== Segment start ==
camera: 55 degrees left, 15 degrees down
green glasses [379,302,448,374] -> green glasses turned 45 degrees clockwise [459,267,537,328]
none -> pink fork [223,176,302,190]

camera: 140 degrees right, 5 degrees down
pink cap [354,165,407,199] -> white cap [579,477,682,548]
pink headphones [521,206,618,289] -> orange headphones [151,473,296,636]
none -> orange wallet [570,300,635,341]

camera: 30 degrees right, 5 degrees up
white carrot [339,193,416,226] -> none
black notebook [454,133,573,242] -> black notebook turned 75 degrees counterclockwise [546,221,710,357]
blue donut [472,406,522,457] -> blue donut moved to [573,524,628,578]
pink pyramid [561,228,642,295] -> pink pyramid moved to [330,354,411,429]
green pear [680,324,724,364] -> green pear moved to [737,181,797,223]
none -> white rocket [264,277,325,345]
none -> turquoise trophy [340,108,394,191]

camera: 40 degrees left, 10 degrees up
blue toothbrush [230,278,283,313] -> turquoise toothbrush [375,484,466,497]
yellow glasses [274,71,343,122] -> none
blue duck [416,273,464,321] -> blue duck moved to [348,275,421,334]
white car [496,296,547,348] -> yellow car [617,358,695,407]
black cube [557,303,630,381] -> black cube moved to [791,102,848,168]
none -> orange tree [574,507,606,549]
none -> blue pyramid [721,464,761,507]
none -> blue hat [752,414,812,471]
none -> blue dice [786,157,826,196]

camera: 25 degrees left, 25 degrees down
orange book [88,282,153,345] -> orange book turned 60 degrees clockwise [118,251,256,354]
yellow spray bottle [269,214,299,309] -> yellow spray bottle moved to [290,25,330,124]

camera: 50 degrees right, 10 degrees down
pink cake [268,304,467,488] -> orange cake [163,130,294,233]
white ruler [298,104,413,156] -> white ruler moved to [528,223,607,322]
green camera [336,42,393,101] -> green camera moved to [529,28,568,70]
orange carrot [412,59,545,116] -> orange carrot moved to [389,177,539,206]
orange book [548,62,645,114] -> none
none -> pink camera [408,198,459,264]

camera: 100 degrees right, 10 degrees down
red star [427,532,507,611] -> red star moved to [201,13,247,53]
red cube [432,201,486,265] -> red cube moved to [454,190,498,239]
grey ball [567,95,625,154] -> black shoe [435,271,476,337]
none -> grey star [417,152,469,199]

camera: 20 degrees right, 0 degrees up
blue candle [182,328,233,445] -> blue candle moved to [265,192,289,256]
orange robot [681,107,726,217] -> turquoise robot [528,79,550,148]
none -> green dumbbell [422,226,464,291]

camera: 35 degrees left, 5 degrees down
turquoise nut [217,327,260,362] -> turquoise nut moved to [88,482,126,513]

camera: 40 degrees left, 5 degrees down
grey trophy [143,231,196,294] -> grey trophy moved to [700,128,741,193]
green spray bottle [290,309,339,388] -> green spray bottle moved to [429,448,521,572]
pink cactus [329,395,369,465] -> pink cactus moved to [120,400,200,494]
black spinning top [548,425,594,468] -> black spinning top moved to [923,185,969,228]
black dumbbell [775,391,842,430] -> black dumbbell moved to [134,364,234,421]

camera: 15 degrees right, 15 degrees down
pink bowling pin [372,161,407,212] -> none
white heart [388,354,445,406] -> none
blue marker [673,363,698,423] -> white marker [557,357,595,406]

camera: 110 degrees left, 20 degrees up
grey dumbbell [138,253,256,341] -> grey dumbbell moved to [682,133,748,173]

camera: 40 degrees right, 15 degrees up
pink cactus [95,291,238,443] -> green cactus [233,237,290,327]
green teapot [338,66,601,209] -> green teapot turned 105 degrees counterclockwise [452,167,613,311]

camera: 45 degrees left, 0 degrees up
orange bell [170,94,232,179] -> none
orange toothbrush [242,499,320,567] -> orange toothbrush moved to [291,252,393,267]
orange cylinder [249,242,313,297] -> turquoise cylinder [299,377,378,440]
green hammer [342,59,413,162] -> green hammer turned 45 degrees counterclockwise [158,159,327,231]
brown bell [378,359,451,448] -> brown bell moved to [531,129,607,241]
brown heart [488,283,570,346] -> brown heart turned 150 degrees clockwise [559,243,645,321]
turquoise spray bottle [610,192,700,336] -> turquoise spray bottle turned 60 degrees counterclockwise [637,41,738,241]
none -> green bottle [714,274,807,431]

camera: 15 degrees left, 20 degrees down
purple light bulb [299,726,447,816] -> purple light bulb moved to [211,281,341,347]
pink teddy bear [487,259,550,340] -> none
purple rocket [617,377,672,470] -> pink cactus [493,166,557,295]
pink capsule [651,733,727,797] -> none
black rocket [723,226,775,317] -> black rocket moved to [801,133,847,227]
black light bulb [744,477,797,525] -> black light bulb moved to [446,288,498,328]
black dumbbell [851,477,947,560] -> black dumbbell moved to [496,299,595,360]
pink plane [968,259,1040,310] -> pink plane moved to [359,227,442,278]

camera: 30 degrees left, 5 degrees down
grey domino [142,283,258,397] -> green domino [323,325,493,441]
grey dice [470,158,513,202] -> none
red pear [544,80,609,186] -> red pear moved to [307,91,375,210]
== Segment end ==
### Directions for this task
Please find the lines in the data that contain the word "pyramid" and copy them.

### Completed task
pink pyramid [561,228,642,295] -> pink pyramid moved to [330,354,411,429]
none -> blue pyramid [721,464,761,507]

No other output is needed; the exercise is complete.